Available data →
- - - - - - -

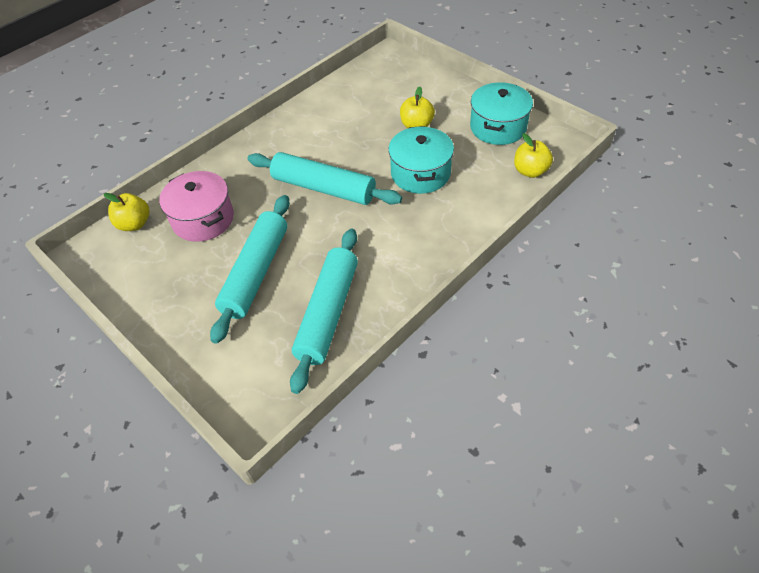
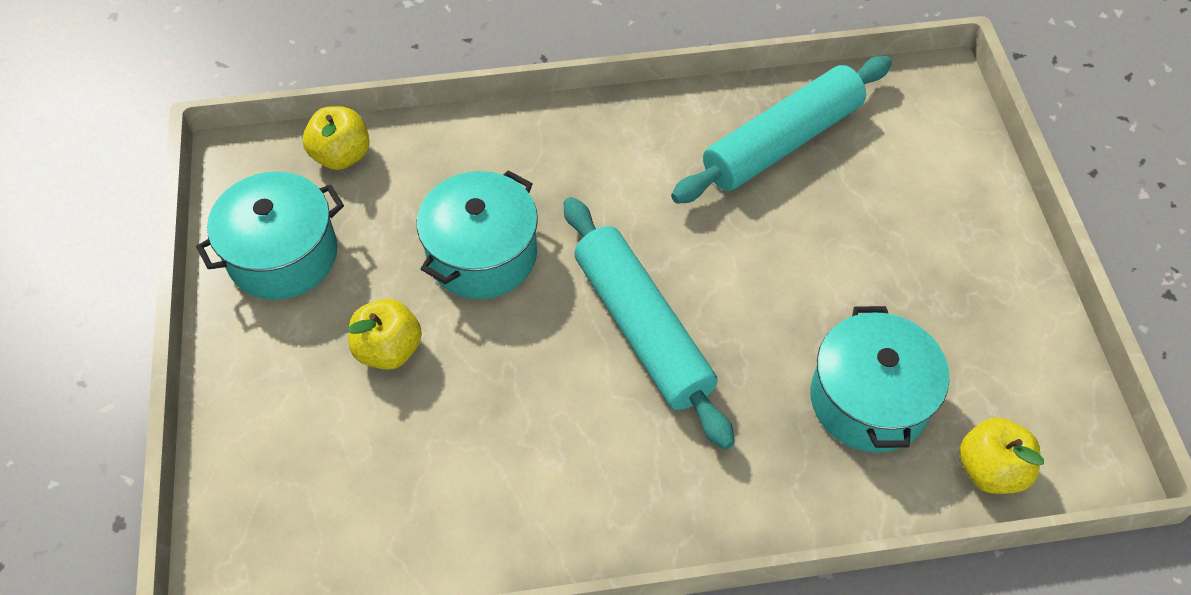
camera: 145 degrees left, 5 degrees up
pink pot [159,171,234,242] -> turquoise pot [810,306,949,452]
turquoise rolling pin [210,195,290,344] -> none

- - - - - - -

Task →
Please retype the material in full, exactly as it reads, apart from the images.

Response to this exercise →
camera: 145 degrees left, 5 degrees up
pink pot [159,171,234,242] -> turquoise pot [810,306,949,452]
turquoise rolling pin [210,195,290,344] -> none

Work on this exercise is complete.